## Your task
Each line in the records below, from the one that contains "none -> tan plate H1:K1 level 1" to the one that contains "none -> white slope I9:I10 level 1 top 10", should be reproduced exactly, the first and last included.

## Data for this exercise
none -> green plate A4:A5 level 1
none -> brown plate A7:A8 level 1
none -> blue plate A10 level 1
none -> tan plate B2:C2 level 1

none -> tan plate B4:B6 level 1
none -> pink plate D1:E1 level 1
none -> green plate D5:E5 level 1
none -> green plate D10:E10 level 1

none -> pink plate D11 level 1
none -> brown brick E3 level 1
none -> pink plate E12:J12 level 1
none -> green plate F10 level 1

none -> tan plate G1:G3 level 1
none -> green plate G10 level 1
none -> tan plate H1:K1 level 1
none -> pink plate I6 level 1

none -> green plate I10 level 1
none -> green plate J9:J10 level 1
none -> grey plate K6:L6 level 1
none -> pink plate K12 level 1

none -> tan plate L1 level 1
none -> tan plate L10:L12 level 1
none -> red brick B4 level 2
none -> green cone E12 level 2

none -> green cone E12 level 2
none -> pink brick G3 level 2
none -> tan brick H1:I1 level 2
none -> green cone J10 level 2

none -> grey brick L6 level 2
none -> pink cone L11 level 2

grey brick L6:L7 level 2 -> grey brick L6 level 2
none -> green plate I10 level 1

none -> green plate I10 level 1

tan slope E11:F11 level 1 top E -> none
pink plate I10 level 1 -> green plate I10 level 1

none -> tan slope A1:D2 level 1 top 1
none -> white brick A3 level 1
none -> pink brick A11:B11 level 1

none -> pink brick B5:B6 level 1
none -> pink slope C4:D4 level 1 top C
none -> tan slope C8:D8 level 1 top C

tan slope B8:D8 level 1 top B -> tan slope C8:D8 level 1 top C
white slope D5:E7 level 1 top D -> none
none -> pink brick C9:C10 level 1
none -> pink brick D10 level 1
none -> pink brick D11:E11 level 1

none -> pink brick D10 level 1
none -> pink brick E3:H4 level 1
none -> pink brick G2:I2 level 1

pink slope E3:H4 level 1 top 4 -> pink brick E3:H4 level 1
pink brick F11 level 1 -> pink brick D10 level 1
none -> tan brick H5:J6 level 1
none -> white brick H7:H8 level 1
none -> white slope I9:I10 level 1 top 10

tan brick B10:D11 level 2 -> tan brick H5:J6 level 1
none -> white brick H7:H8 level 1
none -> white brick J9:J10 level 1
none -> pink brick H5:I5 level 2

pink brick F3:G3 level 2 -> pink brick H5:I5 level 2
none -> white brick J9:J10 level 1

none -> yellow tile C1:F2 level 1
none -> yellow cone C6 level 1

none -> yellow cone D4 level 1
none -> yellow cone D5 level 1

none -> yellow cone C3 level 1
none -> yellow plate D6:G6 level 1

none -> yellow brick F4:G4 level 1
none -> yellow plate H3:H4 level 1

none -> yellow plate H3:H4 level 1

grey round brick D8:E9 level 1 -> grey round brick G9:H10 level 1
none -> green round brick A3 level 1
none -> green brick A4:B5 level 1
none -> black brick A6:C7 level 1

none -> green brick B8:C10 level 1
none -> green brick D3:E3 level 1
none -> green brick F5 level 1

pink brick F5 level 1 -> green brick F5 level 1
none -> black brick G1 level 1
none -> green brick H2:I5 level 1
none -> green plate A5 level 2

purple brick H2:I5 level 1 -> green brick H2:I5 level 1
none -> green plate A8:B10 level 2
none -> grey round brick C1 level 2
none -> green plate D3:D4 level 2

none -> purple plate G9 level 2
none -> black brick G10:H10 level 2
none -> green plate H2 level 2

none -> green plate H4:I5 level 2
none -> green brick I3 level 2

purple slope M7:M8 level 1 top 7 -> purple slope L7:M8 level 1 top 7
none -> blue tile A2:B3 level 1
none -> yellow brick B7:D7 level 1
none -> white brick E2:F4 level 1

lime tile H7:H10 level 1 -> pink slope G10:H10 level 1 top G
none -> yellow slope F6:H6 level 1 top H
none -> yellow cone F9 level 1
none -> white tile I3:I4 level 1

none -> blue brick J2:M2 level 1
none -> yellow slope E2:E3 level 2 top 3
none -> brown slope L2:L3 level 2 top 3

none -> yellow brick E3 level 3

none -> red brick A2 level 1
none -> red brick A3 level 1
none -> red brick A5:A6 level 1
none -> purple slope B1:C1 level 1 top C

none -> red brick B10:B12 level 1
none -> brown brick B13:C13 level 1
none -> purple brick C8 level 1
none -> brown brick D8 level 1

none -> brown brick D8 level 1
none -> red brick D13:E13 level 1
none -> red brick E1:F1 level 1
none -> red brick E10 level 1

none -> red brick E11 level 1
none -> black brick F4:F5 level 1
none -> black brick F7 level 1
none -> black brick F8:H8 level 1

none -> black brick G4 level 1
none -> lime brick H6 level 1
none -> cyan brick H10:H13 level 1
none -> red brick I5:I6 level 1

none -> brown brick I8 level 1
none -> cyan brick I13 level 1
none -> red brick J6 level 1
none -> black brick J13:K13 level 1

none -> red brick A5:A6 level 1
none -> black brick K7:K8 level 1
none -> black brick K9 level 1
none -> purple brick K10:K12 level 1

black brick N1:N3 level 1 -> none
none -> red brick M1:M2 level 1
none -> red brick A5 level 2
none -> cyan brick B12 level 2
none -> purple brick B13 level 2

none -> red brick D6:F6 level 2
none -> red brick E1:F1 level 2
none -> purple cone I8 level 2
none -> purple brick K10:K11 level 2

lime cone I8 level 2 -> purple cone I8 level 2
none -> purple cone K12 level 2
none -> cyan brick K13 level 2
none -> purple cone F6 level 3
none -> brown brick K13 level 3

## Output for this exercise
none -> tan plate H1:K1 level 1
none -> pink plate I6 level 1

none -> green plate I10 level 1
none -> green plate J9:J10 level 1
none -> grey plate K6:L6 level 1
none -> pink plate K12 level 1

none -> tan plate L1 level 1
none -> tan plate L10:L12 level 1
none -> red brick B4 level 2
none -> green cone E12 level 2

none -> green cone E12 level 2
none -> pink brick G3 level 2
none -> tan brick H1:I1 level 2
none -> green cone J10 level 2

none -> grey brick L6 level 2
none -> pink cone L11 level 2

grey brick L6:L7 level 2 -> grey brick L6 level 2
none -> green plate I10 level 1

none -> green plate I10 level 1

tan slope E11:F11 level 1 top E -> none
pink plate I10 level 1 -> green plate I10 level 1

none -> tan slope A1:D2 level 1 top 1
none -> white brick A3 level 1
none -> pink brick A11:B11 level 1

none -> pink brick B5:B6 level 1
none -> pink slope C4:D4 level 1 top C
none -> tan slope C8:D8 level 1 top C

tan slope B8:D8 level 1 top B -> tan slope C8:D8 level 1 top C
white slope D5:E7 level 1 top D -> none
none -> pink brick C9:C10 level 1
none -> pink brick D10 level 1
none -> pink brick D11:E11 level 1

none -> pink brick D10 level 1
none -> pink brick E3:H4 level 1
none -> pink brick G2:I2 level 1

pink slope E3:H4 level 1 top 4 -> pink brick E3:H4 level 1
pink brick F11 level 1 -> pink brick D10 level 1
none -> tan brick H5:J6 level 1
none -> white brick H7:H8 level 1
none -> white slope I9:I10 level 1 top 10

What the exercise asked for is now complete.